• **Given request**
How many lines in the rows below contain the word "brown"? Reply with the number alone.

** start of Excerpted data **

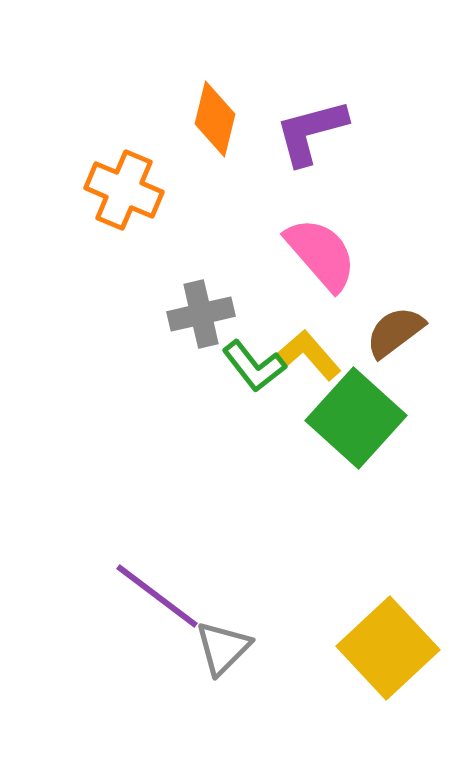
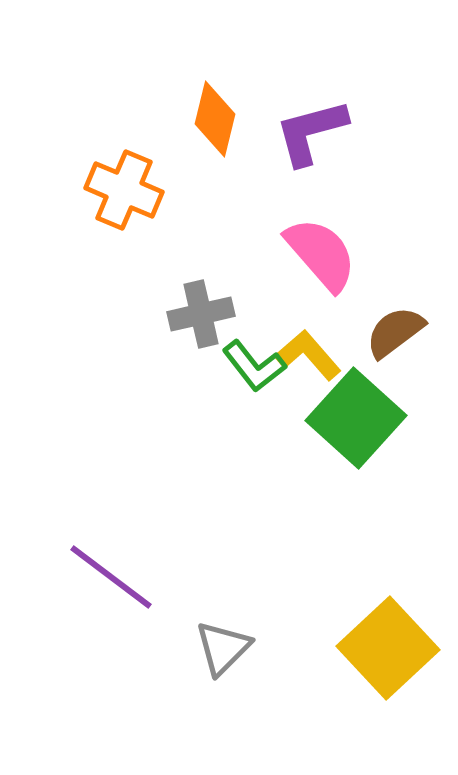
purple line: moved 46 px left, 19 px up
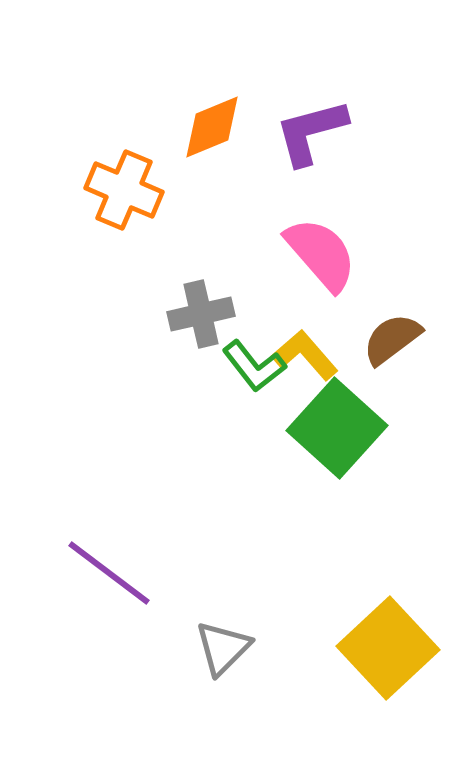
orange diamond: moved 3 px left, 8 px down; rotated 54 degrees clockwise
brown semicircle: moved 3 px left, 7 px down
yellow L-shape: moved 3 px left
green square: moved 19 px left, 10 px down
purple line: moved 2 px left, 4 px up
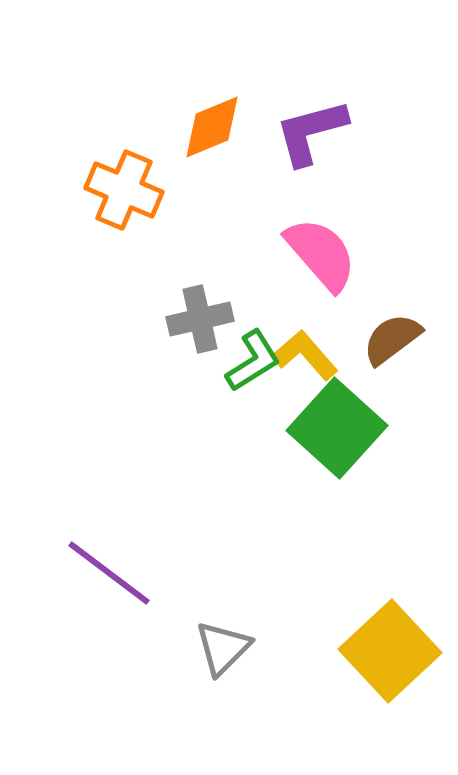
gray cross: moved 1 px left, 5 px down
green L-shape: moved 1 px left, 5 px up; rotated 84 degrees counterclockwise
yellow square: moved 2 px right, 3 px down
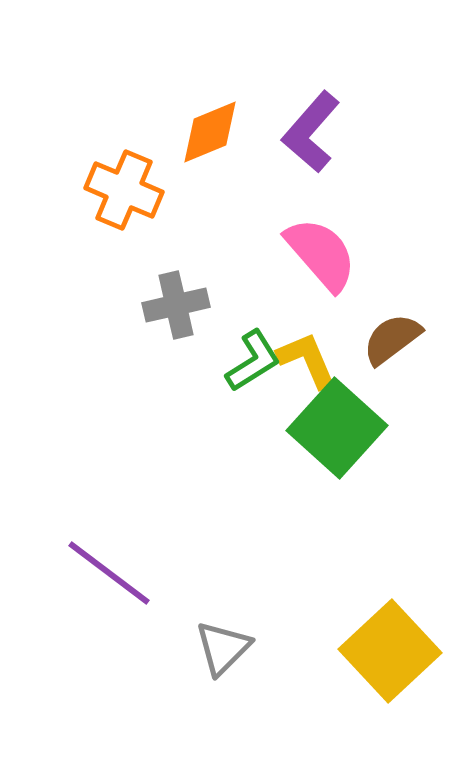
orange diamond: moved 2 px left, 5 px down
purple L-shape: rotated 34 degrees counterclockwise
gray cross: moved 24 px left, 14 px up
yellow L-shape: moved 2 px right, 5 px down; rotated 18 degrees clockwise
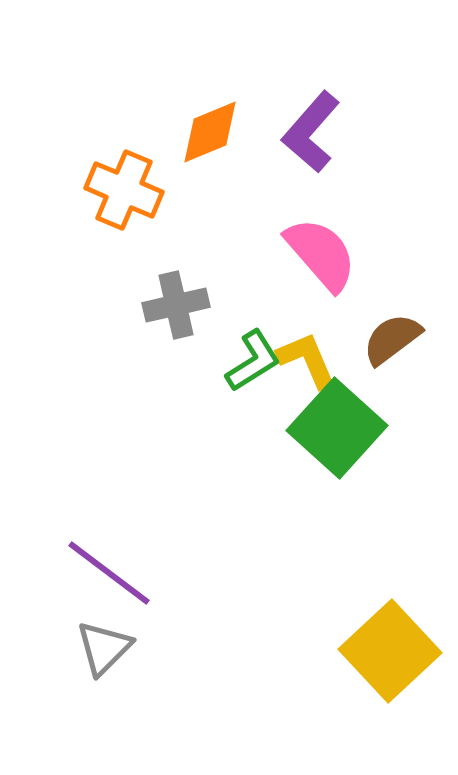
gray triangle: moved 119 px left
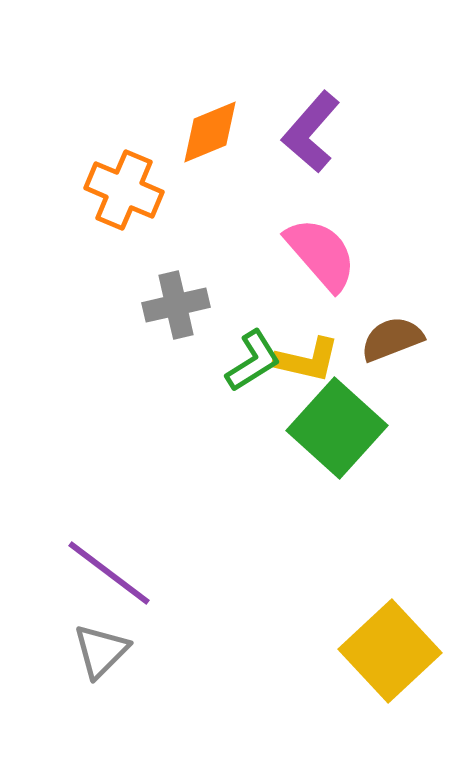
brown semicircle: rotated 16 degrees clockwise
yellow L-shape: rotated 126 degrees clockwise
gray triangle: moved 3 px left, 3 px down
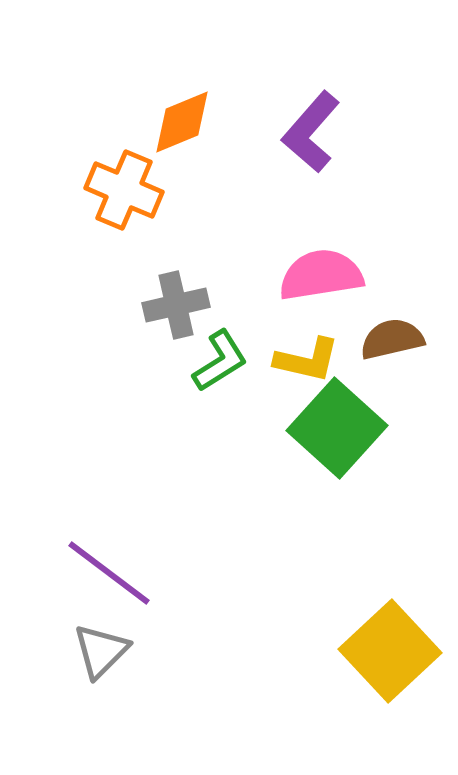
orange diamond: moved 28 px left, 10 px up
pink semicircle: moved 21 px down; rotated 58 degrees counterclockwise
brown semicircle: rotated 8 degrees clockwise
green L-shape: moved 33 px left
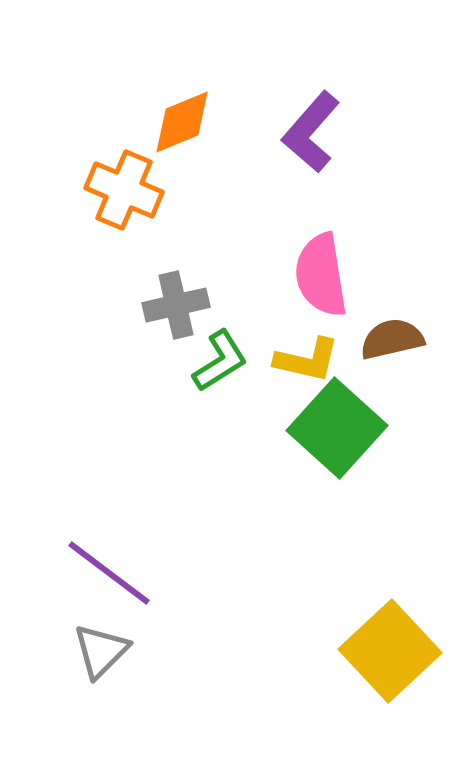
pink semicircle: rotated 90 degrees counterclockwise
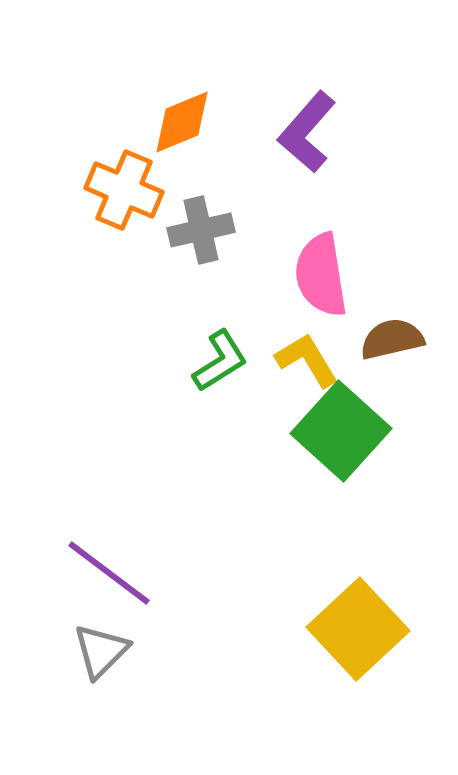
purple L-shape: moved 4 px left
gray cross: moved 25 px right, 75 px up
yellow L-shape: rotated 134 degrees counterclockwise
green square: moved 4 px right, 3 px down
yellow square: moved 32 px left, 22 px up
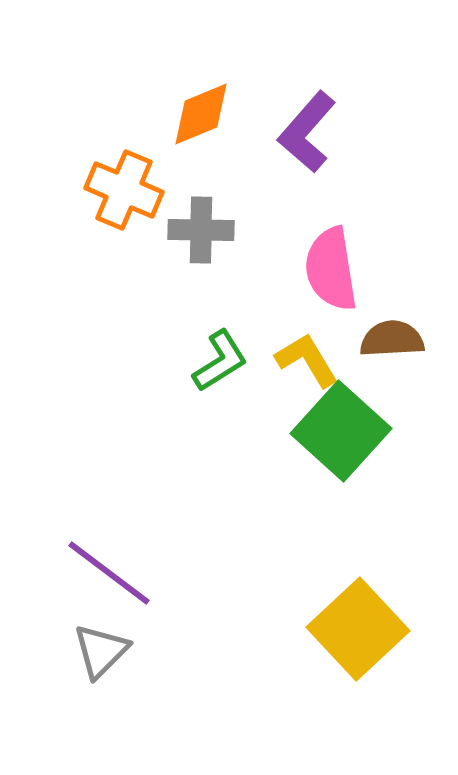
orange diamond: moved 19 px right, 8 px up
gray cross: rotated 14 degrees clockwise
pink semicircle: moved 10 px right, 6 px up
brown semicircle: rotated 10 degrees clockwise
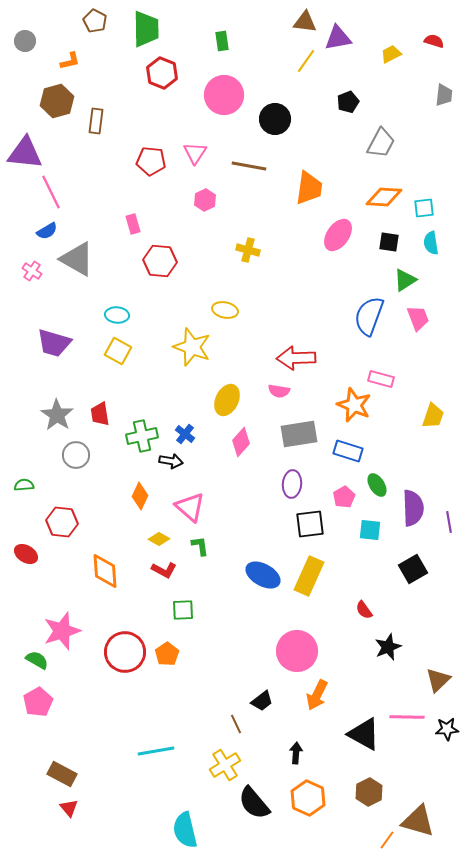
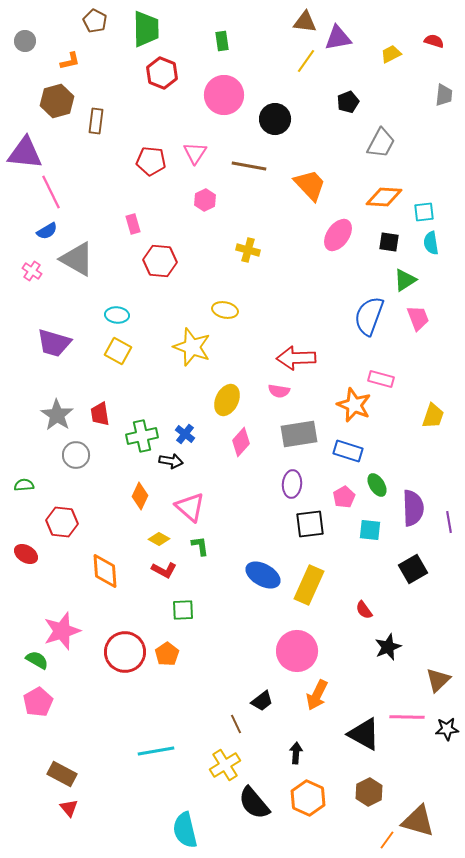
orange trapezoid at (309, 188): moved 1 px right, 3 px up; rotated 51 degrees counterclockwise
cyan square at (424, 208): moved 4 px down
yellow rectangle at (309, 576): moved 9 px down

** end of Excerpted data **

• **Response**
4